Data:

*** Block opens ***

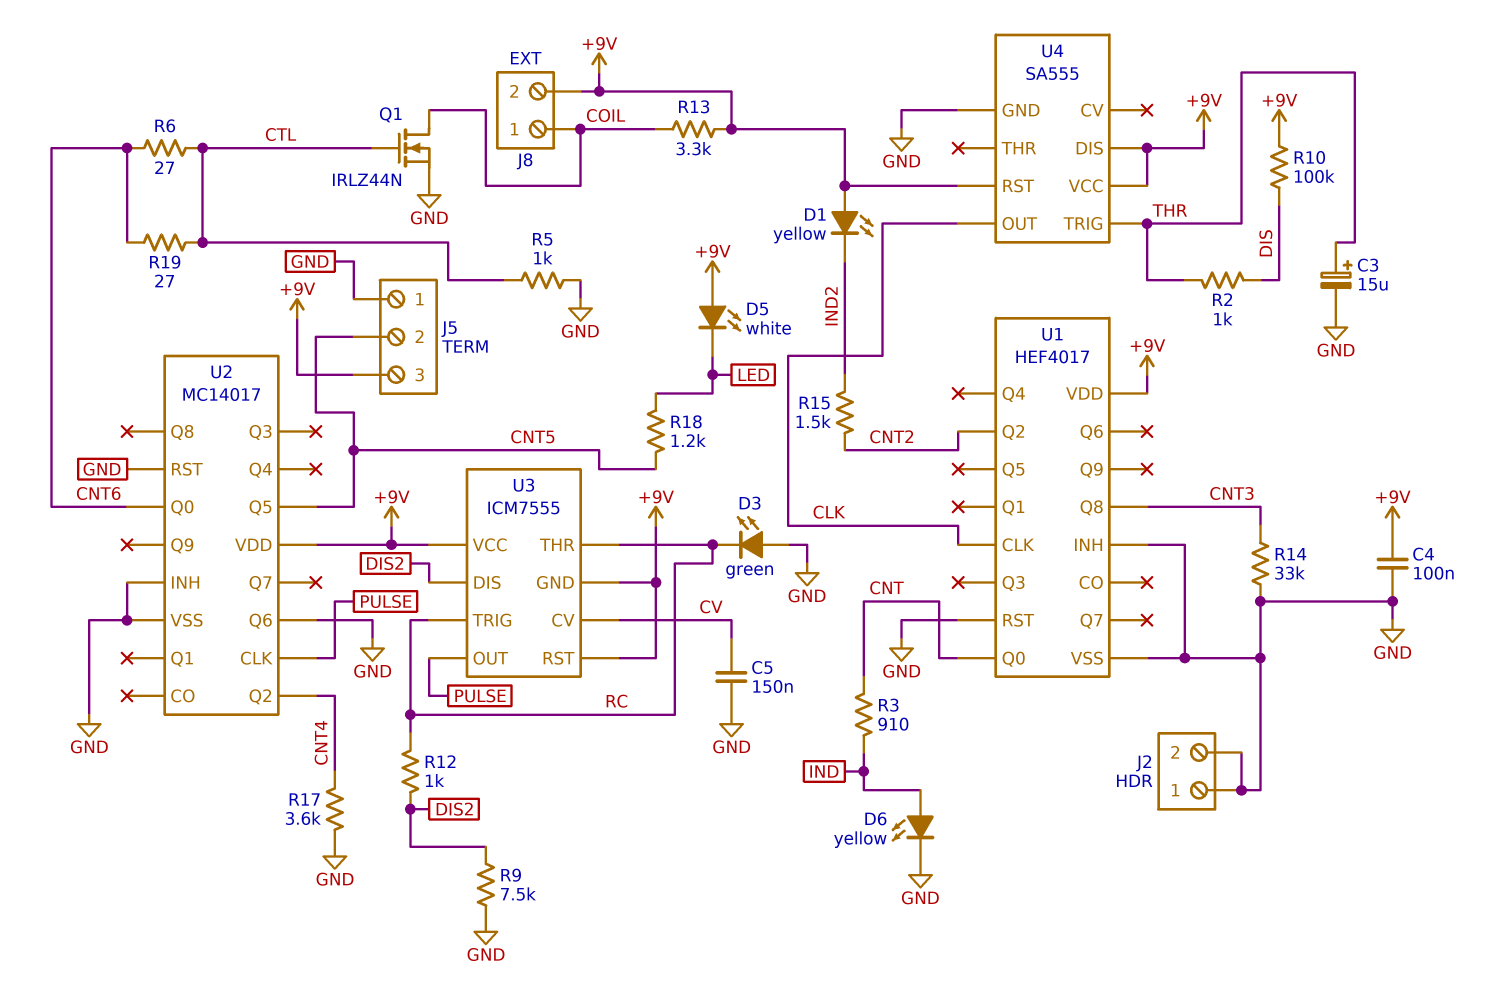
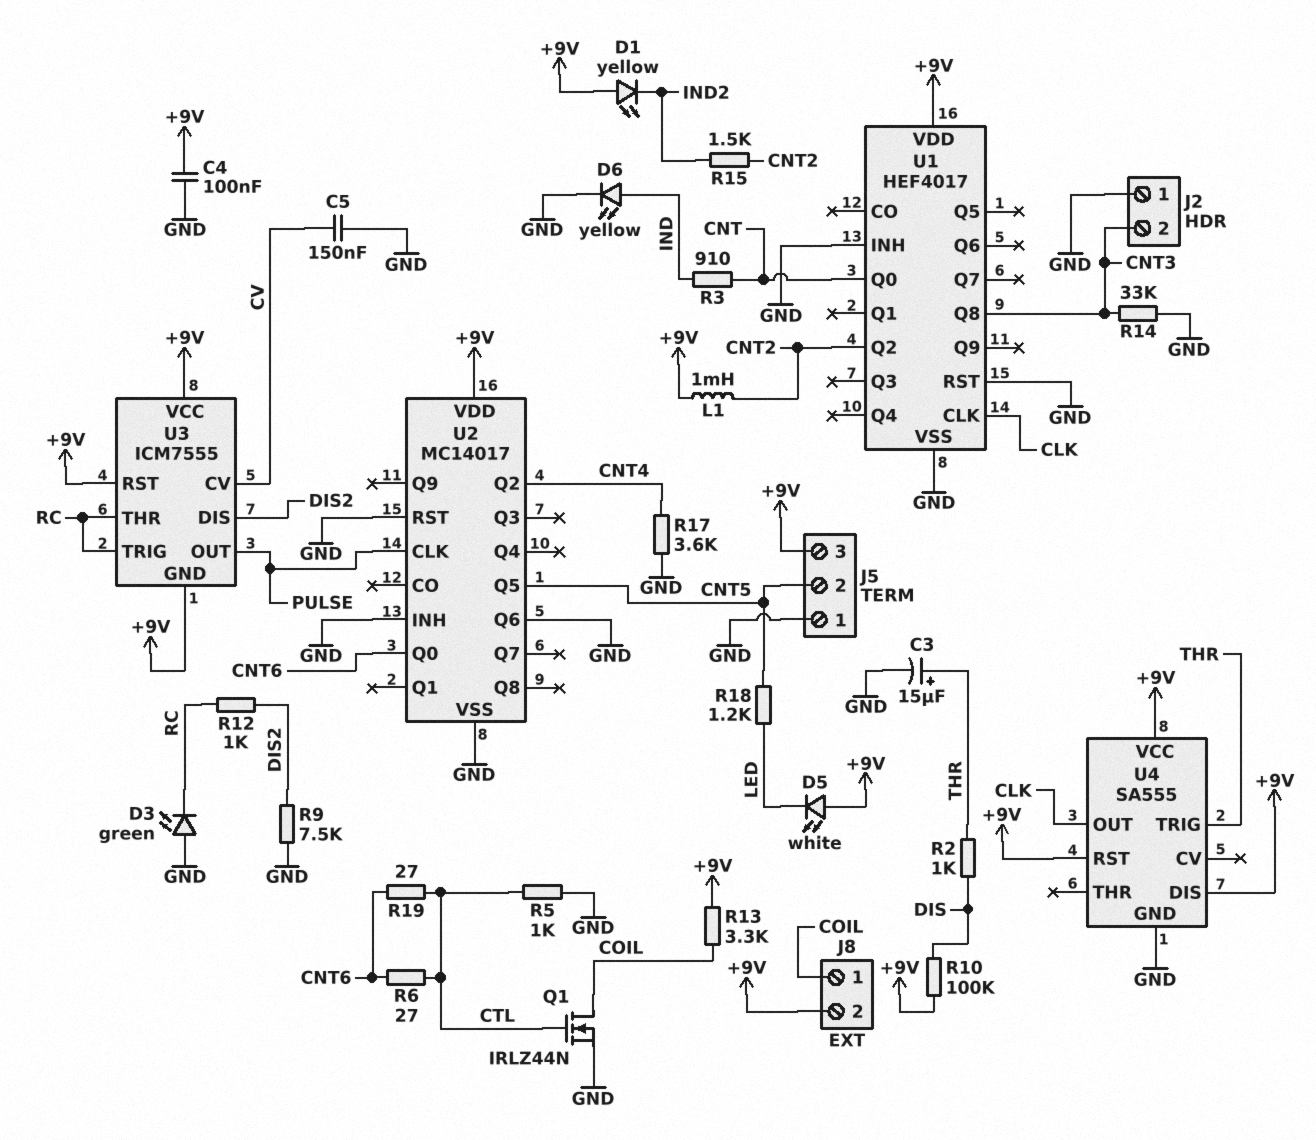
J2 pin 2: GND -> CNT3
L1: none -> 1mH (+9V, CNT2)

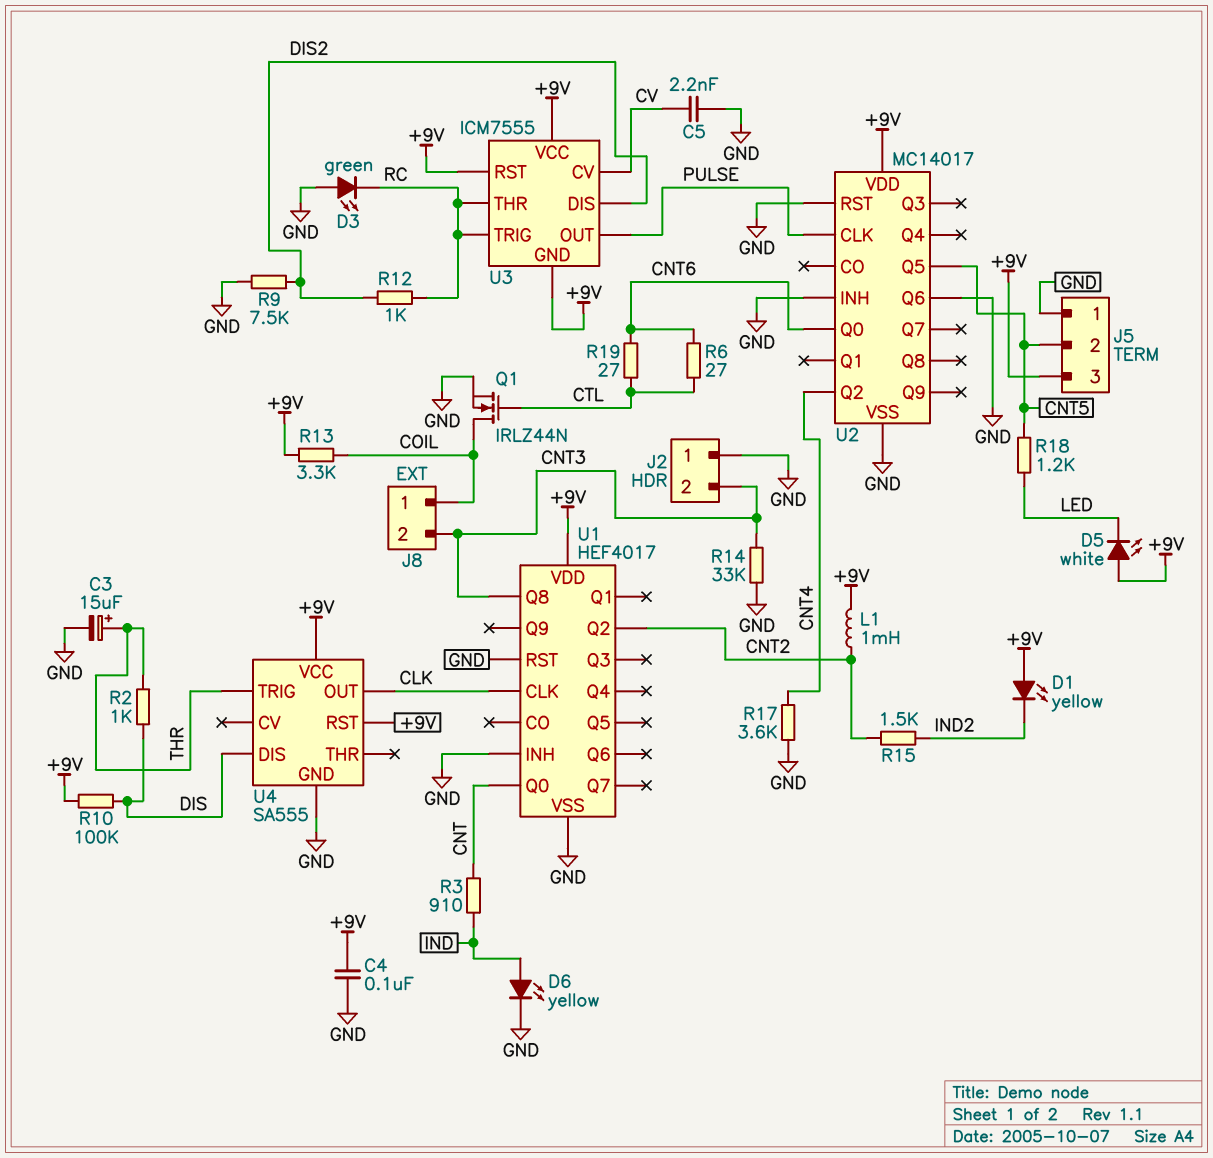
C5: 150nF (CV, GND) -> 2.2nF (CV, GND)
J8 pin 2: +9V -> CNT3
R5: 1k (CTL, GND) -> none
U4 pin DIS: +9V -> DIS

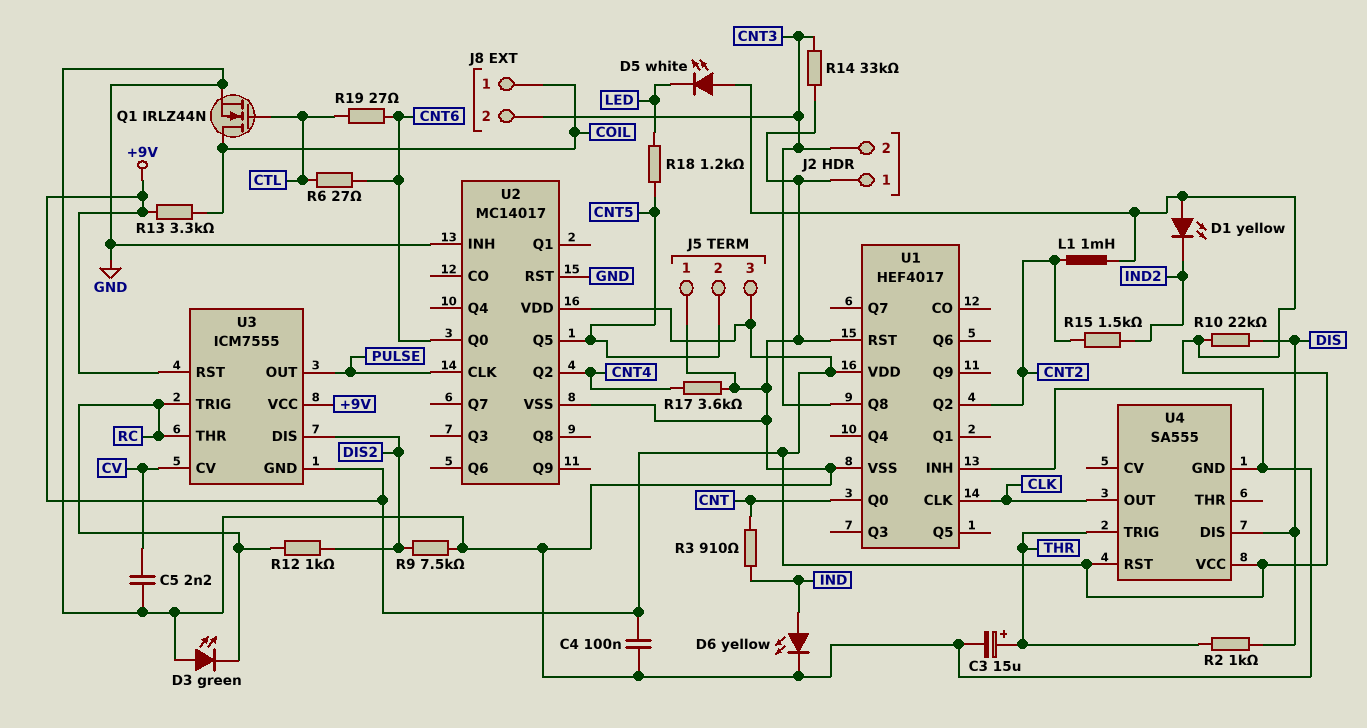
R10: 100k (+9V, DIS) -> 22k (+9V, DIS)
U2 pin Q6: GND -> none

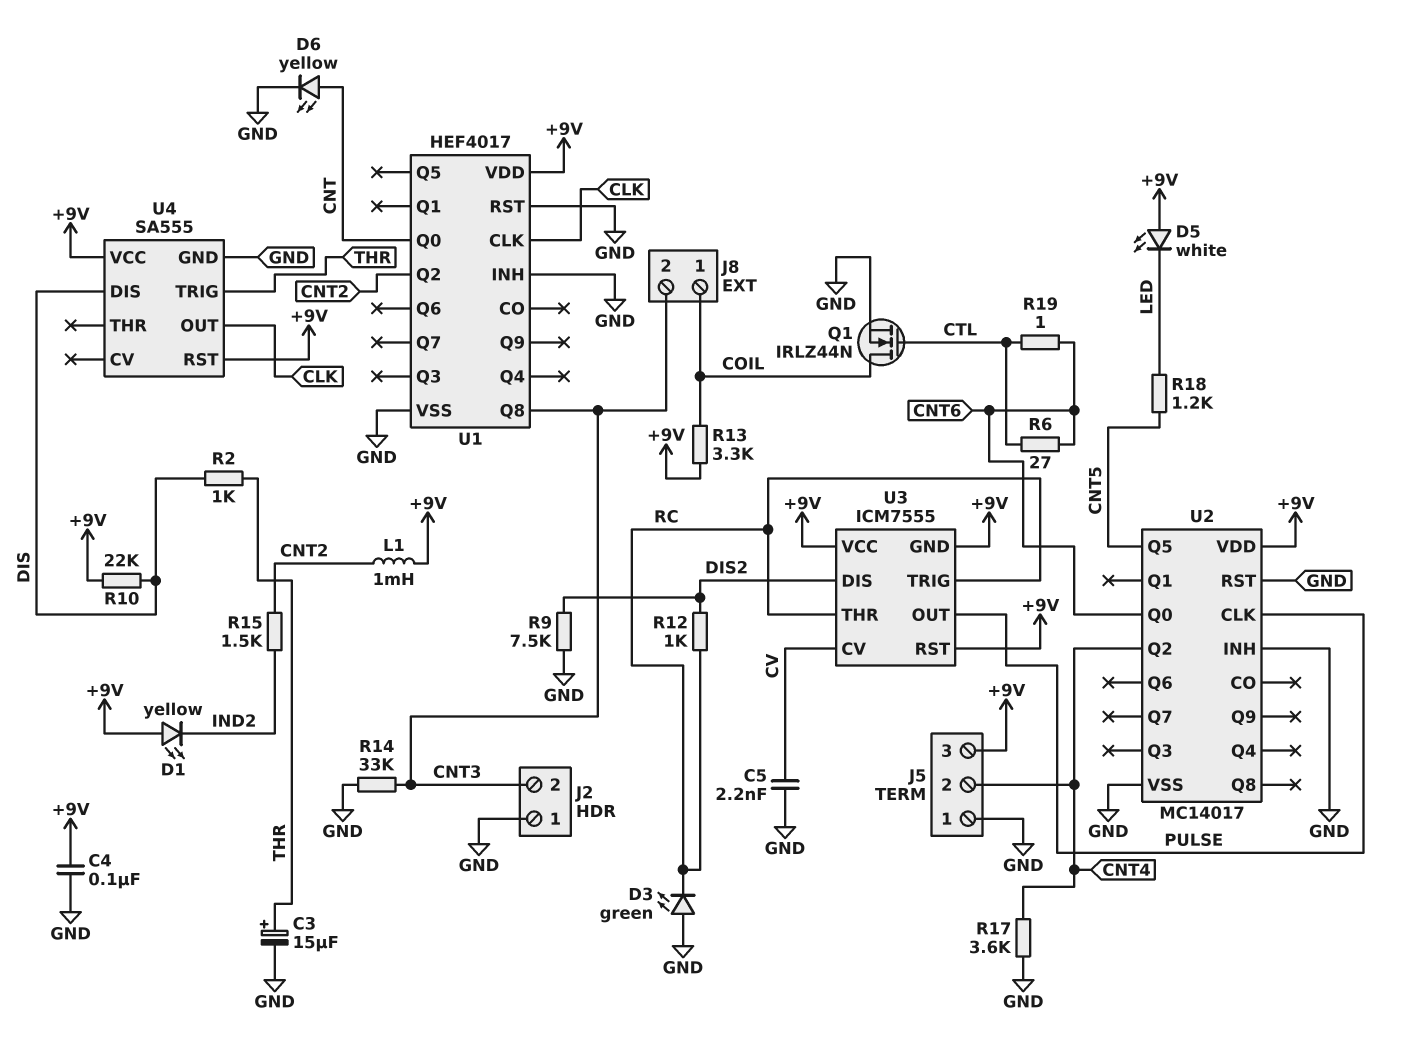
D6: LED yellow (A IND, K GND) -> LED yellow (A CNT, K GND)
J5 pin 2: CNT5 -> CNT4
R3: 910 (CNT, IND) -> none
R19: 27 (CNT6, CTL) -> 1 (CNT6, CTL)

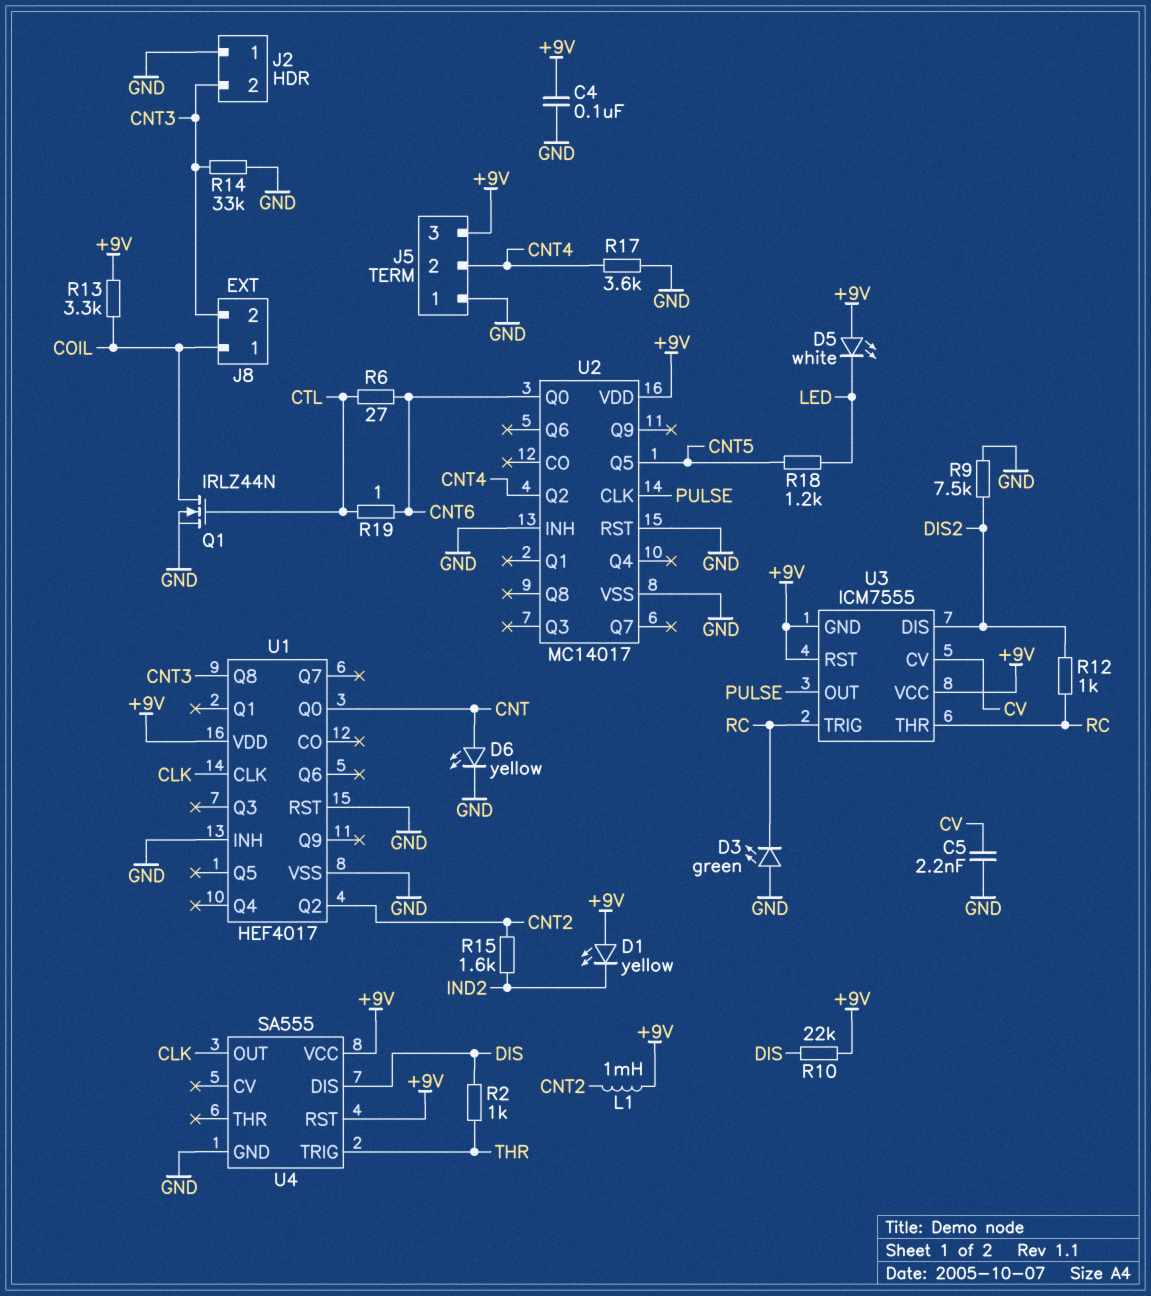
C3: 15uF (plus THR, minus GND) -> none
R15: 1.5k (CNT2, IND2) -> 1.6k (CNT2, IND2)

*** Block closes ***

Exercise instructions: Look through the material above and pick out each line holding the word "none".

Response box:
L1: none -> 1mH (+9V, CNT2)
R5: 1k (CTL, GND) -> none
U2 pin Q6: GND -> none
R3: 910 (CNT, IND) -> none
C3: 15uF (plus THR, minus GND) -> none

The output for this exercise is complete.